▶ _Problem to work on_: Nothing but a verbatim copy of the data, minus the images, should be returned.

Records from a collection
====================
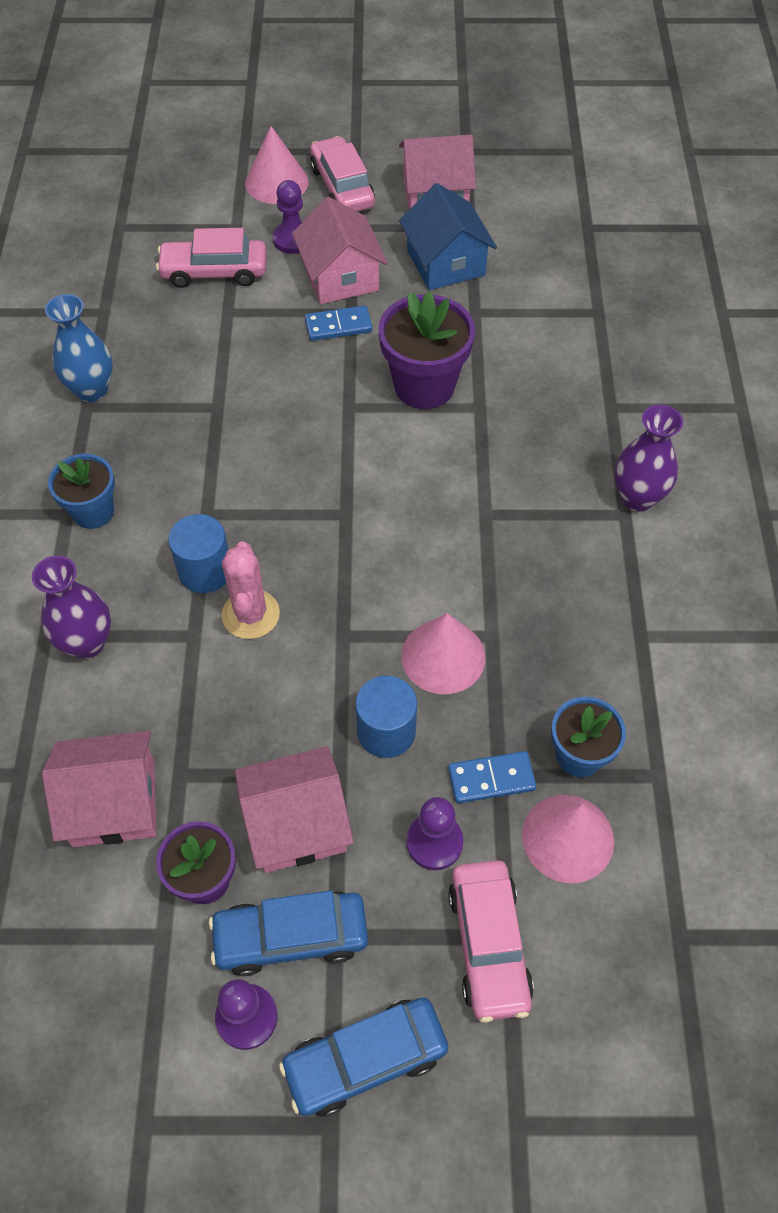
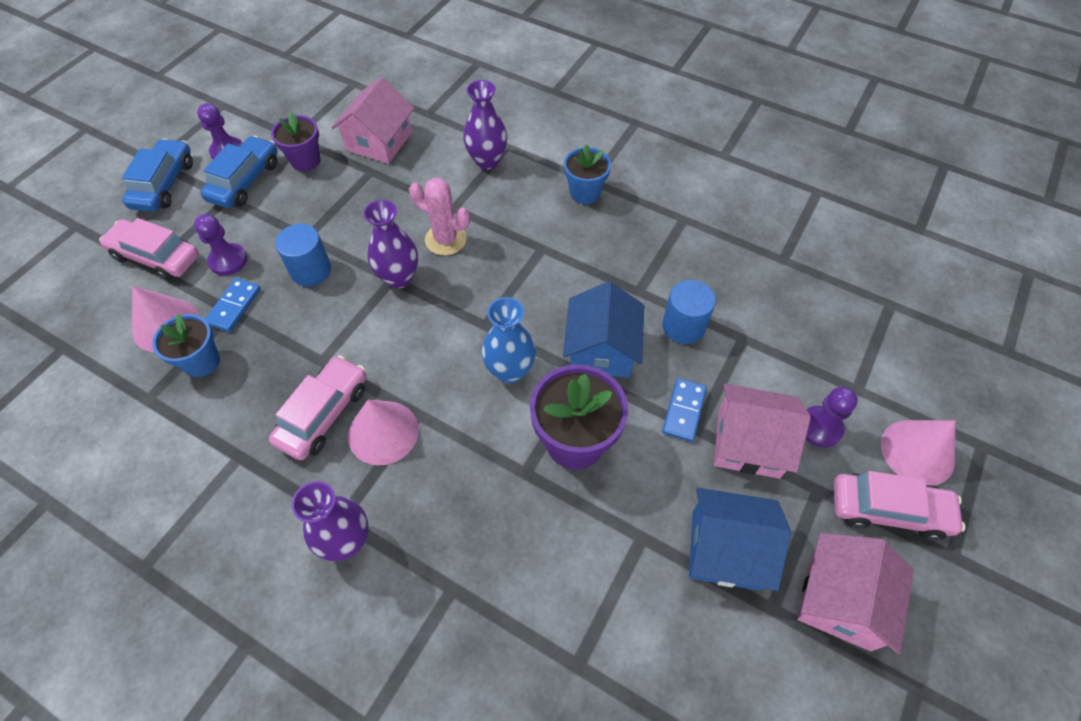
camera: 120 degrees right, 0 degrees up
(92, 390) = (699, 226): blue vase -> blue vase (510, 370)
(205, 571) = (496, 230): blue cylinder -> blue cylinder (683, 326)
(214, 272) = (799, 348): pink car -> pink car (324, 414)
(296, 823) = (298, 207): pink house -> none
(311, 407) = (601, 349): none -> blue house
(336, 629) = (399, 277): none -> purple vase
(443, 656) = (331, 324): pink cone -> pink cone (383, 432)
====================
▶ _Result for this task_:
camera: 120 degrees right, 0 degrees up
(92, 390) = (699, 226): blue vase -> blue vase (510, 370)
(205, 571) = (496, 230): blue cylinder -> blue cylinder (683, 326)
(214, 272) = (799, 348): pink car -> pink car (324, 414)
(296, 823) = (298, 207): pink house -> none
(311, 407) = (601, 349): none -> blue house
(336, 629) = (399, 277): none -> purple vase
(443, 656) = (331, 324): pink cone -> pink cone (383, 432)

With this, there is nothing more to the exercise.